-- Supplied information follows --

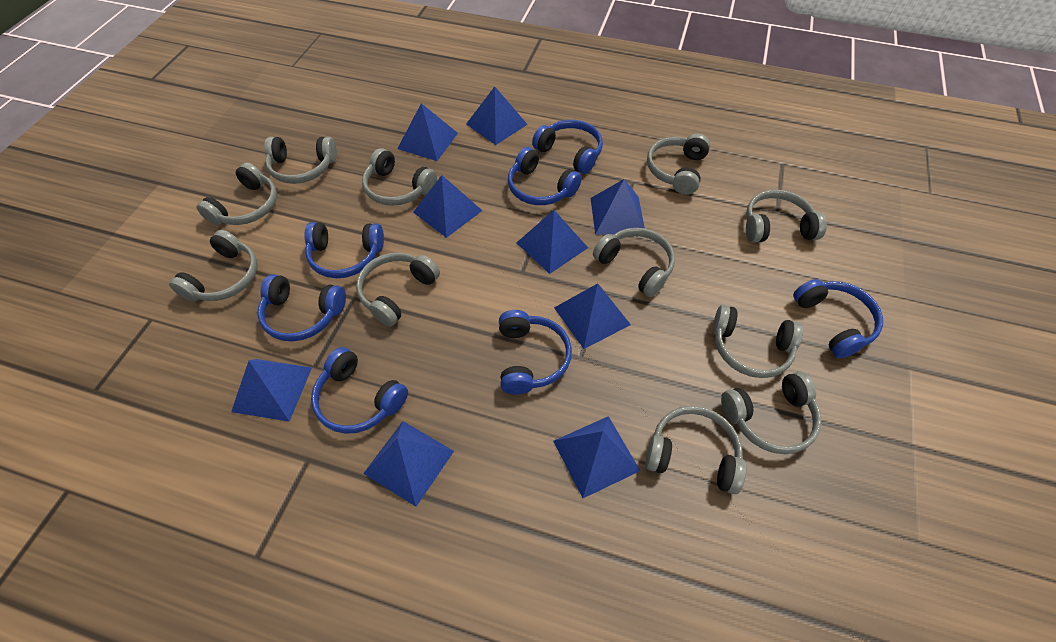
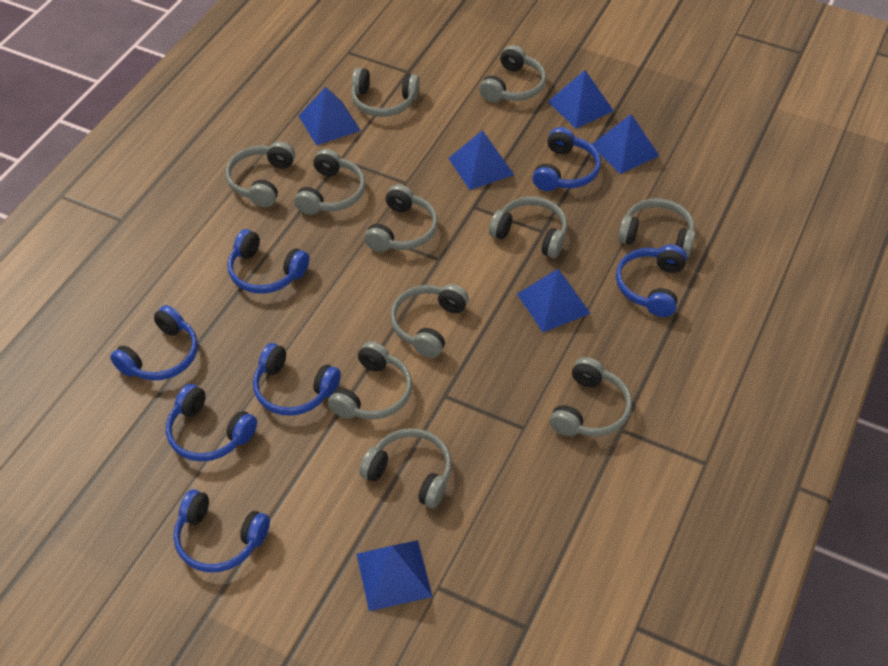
blue pyramid: 9 -> 6

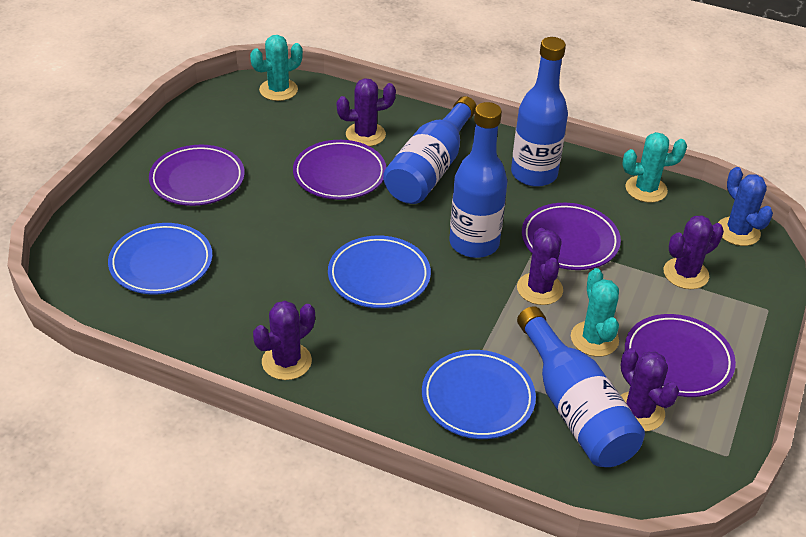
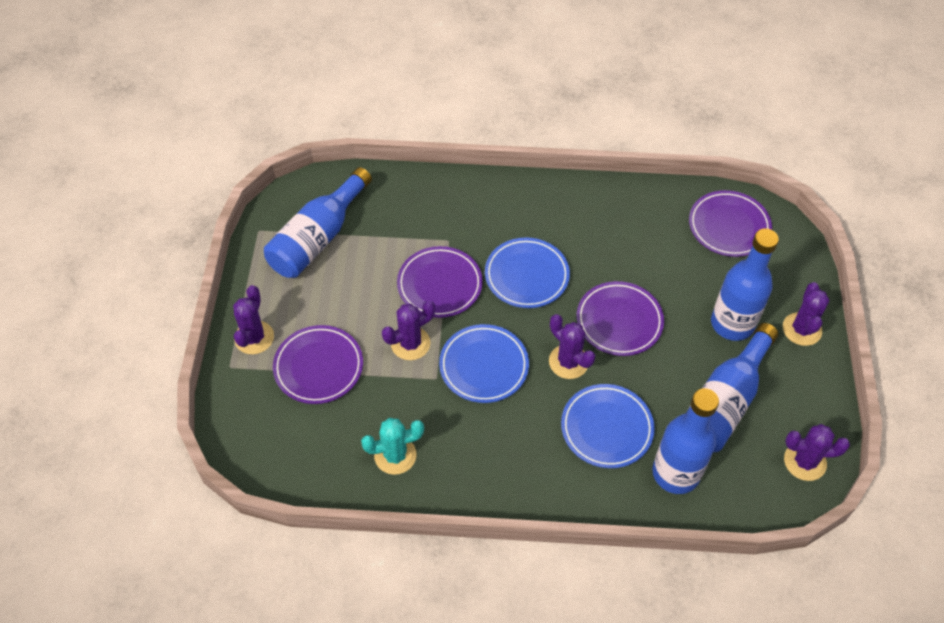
blue cactus: 1 -> 0
turquoise cactus: 3 -> 1

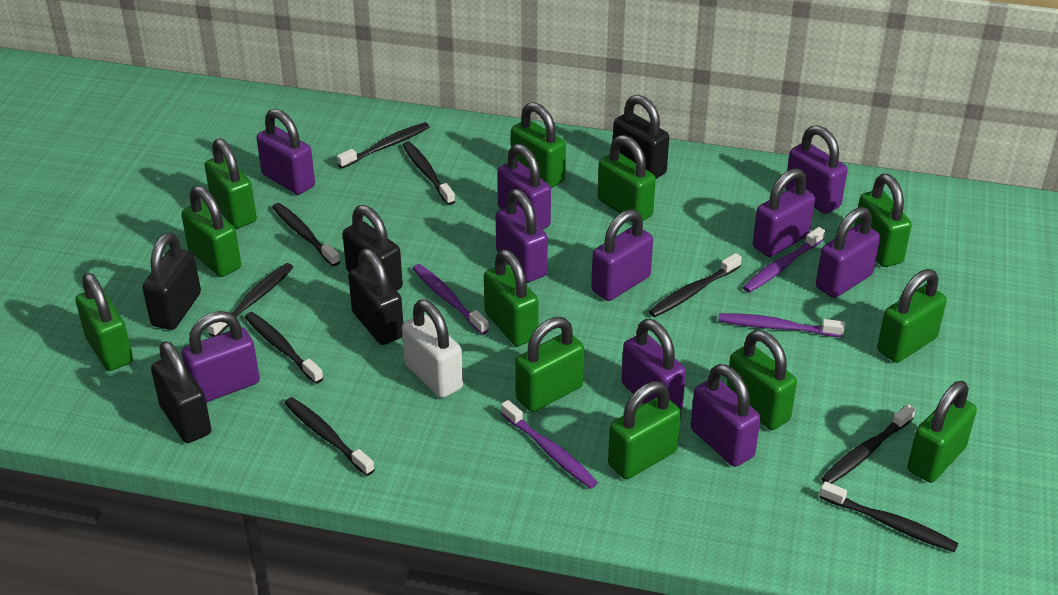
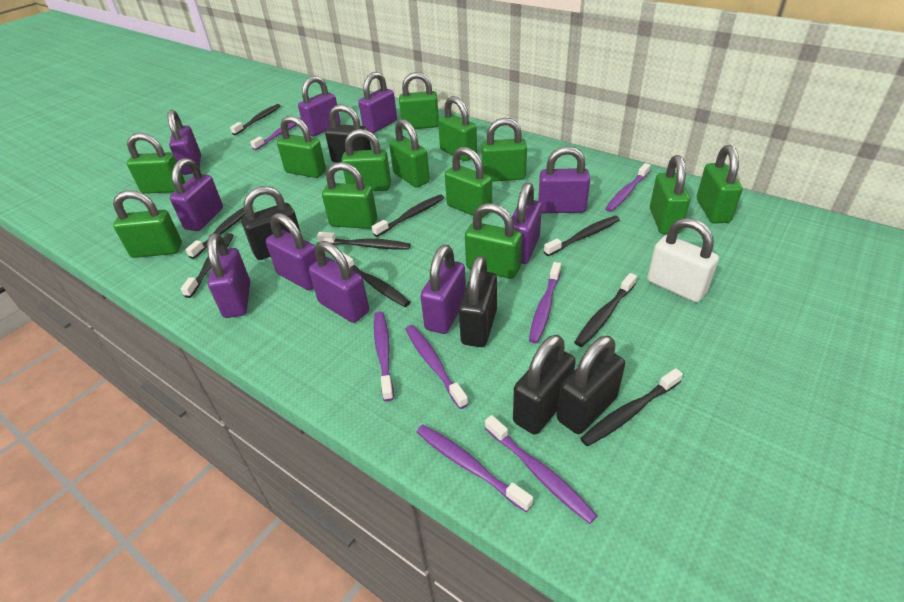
green padlock: 12 -> 13
purple toothbrush: 4 -> 7

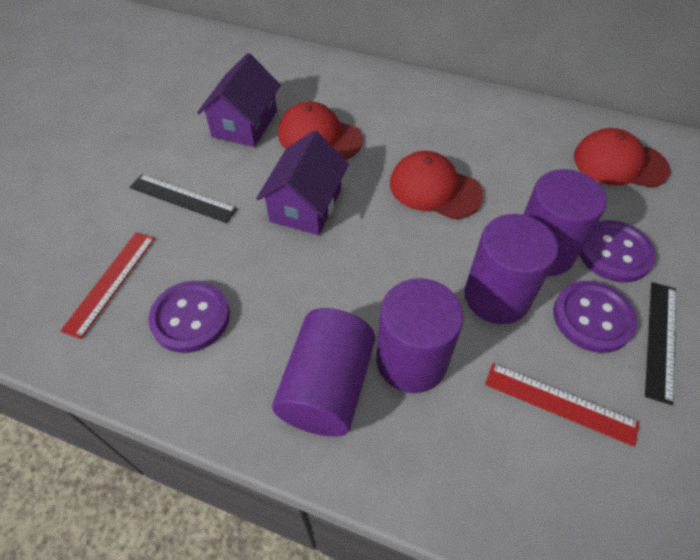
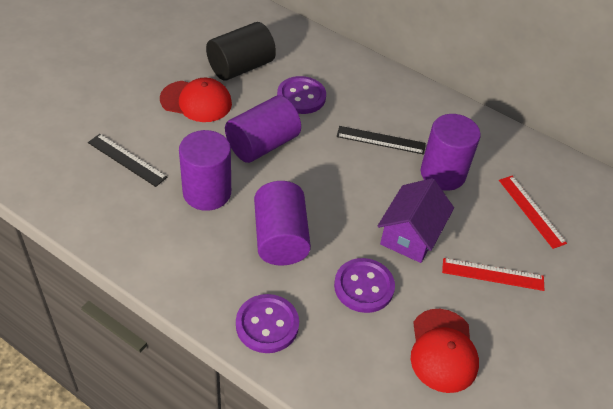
black cylinder: 0 -> 1
purple house: 2 -> 1
red cap: 3 -> 2

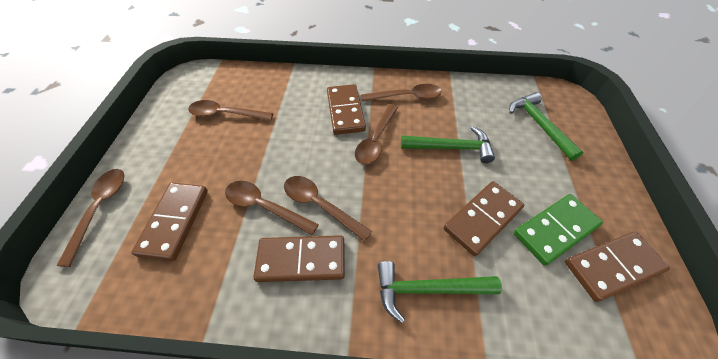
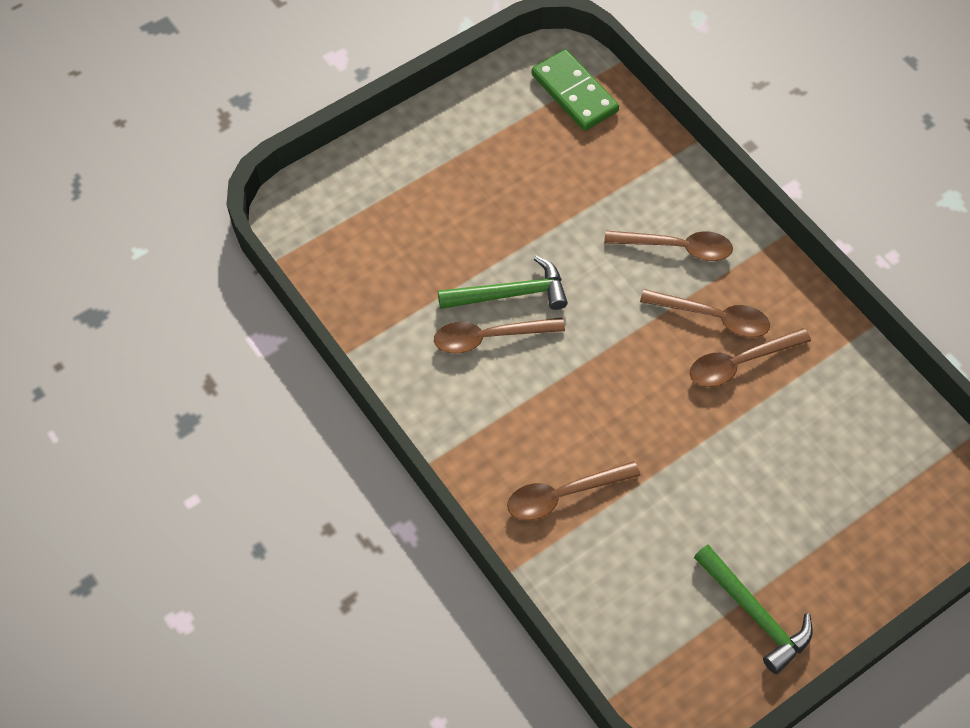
brown domino: 5 -> 0
brown spoon: 6 -> 5
green hammer: 3 -> 2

-- Supplied information concluded --

§ Aim of the exercise:
Repeat exactly the line containing "purple toothbrush: 4 -> 7" and every line after it through the end of the records, and nothing else. Leave the pictures out.

§ Result of the exercise:
purple toothbrush: 4 -> 7

black cylinder: 0 -> 1
purple house: 2 -> 1
red cap: 3 -> 2

brown domino: 5 -> 0
brown spoon: 6 -> 5
green hammer: 3 -> 2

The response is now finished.